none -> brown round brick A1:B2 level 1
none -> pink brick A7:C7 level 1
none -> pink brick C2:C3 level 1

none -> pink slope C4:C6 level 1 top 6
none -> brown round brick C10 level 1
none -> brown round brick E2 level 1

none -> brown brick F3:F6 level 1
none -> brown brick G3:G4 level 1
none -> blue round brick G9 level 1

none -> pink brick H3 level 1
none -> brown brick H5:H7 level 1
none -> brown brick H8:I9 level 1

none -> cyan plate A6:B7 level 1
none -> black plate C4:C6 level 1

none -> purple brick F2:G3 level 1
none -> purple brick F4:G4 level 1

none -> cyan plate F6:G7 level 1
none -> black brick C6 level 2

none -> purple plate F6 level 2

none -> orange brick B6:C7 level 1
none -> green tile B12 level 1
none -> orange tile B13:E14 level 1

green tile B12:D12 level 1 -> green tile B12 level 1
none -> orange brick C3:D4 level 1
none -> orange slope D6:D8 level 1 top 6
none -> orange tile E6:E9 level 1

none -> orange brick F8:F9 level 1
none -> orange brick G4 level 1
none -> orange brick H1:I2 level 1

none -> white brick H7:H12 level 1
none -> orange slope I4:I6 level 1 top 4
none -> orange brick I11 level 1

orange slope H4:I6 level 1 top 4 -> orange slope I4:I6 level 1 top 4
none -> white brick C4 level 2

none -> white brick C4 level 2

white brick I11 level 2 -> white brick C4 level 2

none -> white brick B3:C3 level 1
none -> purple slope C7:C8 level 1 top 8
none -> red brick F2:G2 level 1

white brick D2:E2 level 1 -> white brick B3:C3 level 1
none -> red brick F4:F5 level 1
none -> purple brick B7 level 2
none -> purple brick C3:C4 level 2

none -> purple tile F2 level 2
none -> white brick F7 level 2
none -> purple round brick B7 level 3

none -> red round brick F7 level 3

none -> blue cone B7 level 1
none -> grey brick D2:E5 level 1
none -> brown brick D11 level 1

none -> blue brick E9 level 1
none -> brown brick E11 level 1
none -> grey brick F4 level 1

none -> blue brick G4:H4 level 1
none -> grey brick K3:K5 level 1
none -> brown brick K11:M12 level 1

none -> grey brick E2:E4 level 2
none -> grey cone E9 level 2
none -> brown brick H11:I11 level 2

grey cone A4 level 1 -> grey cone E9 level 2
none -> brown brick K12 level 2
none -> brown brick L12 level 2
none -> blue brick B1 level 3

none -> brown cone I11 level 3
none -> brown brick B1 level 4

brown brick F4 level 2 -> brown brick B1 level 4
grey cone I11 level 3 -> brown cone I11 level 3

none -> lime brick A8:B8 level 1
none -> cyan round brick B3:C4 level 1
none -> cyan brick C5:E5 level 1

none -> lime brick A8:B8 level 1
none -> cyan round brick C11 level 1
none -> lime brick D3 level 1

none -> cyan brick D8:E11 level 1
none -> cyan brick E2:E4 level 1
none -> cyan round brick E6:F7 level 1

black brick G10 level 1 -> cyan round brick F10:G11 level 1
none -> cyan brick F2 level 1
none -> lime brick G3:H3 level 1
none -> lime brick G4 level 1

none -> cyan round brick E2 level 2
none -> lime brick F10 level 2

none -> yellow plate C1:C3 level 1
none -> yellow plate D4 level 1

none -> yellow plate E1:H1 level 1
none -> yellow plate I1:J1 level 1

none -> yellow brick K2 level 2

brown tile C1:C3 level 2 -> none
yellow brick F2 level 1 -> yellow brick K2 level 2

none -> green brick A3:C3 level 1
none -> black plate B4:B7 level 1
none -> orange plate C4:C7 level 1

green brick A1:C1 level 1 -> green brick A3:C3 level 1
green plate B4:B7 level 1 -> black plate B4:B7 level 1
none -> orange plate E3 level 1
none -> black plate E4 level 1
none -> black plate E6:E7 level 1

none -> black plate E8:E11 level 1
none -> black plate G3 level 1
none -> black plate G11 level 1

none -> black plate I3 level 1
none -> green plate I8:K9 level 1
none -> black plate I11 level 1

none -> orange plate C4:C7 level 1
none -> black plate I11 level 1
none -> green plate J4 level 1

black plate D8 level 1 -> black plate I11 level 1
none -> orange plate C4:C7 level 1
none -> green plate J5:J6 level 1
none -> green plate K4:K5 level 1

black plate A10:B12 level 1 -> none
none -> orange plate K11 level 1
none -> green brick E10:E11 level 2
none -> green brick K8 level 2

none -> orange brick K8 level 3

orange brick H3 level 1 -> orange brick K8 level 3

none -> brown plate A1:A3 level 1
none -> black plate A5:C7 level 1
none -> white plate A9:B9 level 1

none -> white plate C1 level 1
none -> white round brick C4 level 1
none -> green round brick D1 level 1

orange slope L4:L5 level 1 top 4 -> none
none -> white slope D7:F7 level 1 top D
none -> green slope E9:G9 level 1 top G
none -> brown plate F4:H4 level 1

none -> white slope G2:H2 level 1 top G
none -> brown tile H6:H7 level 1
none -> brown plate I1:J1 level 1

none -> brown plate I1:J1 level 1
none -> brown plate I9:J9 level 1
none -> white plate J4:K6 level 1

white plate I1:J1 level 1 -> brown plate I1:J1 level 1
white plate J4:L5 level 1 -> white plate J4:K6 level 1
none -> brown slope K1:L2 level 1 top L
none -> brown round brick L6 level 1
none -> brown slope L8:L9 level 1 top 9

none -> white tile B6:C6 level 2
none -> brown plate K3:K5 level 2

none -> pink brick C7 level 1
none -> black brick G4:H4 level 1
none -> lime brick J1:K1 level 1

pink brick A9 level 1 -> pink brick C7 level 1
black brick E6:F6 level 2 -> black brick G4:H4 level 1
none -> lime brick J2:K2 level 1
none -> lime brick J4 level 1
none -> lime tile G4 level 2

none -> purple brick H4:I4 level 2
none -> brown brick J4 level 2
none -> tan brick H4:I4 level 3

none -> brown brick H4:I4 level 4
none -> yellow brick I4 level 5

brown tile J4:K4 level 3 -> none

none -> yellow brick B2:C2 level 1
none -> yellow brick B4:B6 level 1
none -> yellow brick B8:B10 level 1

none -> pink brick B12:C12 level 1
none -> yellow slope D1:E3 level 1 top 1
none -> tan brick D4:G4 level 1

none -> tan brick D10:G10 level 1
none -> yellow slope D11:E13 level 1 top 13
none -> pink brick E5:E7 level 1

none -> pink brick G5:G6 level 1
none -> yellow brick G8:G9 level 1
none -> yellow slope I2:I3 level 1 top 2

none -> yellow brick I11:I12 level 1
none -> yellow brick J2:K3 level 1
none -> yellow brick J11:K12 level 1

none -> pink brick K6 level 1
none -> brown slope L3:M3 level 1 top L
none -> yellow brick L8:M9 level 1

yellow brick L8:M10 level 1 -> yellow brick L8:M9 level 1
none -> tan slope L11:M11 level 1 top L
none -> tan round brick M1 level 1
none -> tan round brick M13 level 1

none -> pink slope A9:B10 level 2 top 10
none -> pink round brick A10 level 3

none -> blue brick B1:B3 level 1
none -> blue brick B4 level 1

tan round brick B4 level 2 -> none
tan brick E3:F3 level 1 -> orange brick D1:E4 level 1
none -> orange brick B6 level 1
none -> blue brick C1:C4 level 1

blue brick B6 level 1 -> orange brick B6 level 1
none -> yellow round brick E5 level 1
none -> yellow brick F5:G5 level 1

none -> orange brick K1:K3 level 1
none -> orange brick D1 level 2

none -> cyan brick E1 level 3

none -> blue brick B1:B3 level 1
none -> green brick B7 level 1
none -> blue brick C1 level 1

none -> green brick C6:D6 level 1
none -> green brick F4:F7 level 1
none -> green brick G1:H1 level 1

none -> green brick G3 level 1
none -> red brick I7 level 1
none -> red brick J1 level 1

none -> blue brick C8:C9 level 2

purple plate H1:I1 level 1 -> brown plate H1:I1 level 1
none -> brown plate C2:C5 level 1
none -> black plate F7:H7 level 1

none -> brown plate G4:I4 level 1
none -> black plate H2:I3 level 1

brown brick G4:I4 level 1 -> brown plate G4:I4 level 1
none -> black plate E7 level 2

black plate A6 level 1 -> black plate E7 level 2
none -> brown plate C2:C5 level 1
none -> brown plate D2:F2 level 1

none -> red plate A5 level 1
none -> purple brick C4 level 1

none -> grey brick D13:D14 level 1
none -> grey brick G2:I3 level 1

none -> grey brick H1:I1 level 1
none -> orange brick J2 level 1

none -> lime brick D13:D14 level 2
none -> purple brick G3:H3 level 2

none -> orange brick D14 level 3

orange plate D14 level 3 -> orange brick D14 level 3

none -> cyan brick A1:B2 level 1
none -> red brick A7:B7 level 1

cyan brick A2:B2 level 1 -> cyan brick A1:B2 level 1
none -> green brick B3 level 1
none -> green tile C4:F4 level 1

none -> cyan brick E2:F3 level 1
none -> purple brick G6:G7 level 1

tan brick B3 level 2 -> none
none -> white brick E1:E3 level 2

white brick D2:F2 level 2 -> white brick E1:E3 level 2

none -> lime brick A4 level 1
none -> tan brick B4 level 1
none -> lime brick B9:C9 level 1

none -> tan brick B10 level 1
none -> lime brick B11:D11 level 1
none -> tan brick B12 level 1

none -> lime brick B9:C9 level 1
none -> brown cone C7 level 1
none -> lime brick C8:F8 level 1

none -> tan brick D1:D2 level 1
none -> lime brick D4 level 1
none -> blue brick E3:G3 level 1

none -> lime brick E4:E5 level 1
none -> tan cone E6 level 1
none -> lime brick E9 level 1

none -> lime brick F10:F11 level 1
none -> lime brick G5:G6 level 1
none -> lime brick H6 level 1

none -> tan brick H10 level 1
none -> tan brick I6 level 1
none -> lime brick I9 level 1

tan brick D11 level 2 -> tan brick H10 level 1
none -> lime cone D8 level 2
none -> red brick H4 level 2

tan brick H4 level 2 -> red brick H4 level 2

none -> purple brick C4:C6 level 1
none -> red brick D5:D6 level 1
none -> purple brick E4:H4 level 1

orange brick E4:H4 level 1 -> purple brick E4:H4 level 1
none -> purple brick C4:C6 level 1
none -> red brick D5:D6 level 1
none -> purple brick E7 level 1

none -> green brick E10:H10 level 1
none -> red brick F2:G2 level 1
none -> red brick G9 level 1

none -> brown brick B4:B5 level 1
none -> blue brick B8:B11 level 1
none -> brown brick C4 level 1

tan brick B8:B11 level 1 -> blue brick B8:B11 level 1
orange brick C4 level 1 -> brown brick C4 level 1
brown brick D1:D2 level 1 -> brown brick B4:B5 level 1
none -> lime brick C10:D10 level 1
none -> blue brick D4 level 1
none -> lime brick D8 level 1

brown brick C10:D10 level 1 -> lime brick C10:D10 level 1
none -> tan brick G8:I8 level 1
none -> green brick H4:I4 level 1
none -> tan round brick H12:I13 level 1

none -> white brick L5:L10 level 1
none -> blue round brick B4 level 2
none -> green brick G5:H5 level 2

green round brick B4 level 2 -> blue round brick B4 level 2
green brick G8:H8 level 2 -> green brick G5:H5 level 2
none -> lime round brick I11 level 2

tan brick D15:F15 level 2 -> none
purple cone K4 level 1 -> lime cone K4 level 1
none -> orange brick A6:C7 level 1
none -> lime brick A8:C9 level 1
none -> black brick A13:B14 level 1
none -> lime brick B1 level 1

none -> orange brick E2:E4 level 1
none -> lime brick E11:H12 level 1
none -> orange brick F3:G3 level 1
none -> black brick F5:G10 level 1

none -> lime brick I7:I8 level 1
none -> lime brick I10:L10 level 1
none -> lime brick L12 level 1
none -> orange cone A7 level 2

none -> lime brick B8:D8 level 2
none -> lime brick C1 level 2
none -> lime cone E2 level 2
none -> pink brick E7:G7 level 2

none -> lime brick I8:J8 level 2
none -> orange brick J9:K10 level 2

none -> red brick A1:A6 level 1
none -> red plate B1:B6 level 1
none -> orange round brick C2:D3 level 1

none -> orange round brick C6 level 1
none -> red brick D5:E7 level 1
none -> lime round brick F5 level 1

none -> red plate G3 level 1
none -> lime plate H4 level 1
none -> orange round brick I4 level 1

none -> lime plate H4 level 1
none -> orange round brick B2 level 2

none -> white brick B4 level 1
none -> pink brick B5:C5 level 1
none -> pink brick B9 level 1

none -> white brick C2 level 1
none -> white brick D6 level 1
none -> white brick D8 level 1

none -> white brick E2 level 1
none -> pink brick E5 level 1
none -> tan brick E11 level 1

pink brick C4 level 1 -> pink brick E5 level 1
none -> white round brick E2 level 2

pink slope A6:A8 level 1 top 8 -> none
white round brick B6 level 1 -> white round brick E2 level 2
---
* GOAL OF THE EXERCISE: If a line in the data above includes the string "grey", copy it.

* OUTPUT OF THE EXERCISE:
none -> grey brick D2:E5 level 1
none -> grey brick F4 level 1
none -> grey brick K3:K5 level 1
none -> grey brick E2:E4 level 2
none -> grey cone E9 level 2
grey cone A4 level 1 -> grey cone E9 level 2
grey cone I11 level 3 -> brown cone I11 level 3
none -> grey brick D13:D14 level 1
none -> grey brick G2:I3 level 1
none -> grey brick H1:I1 level 1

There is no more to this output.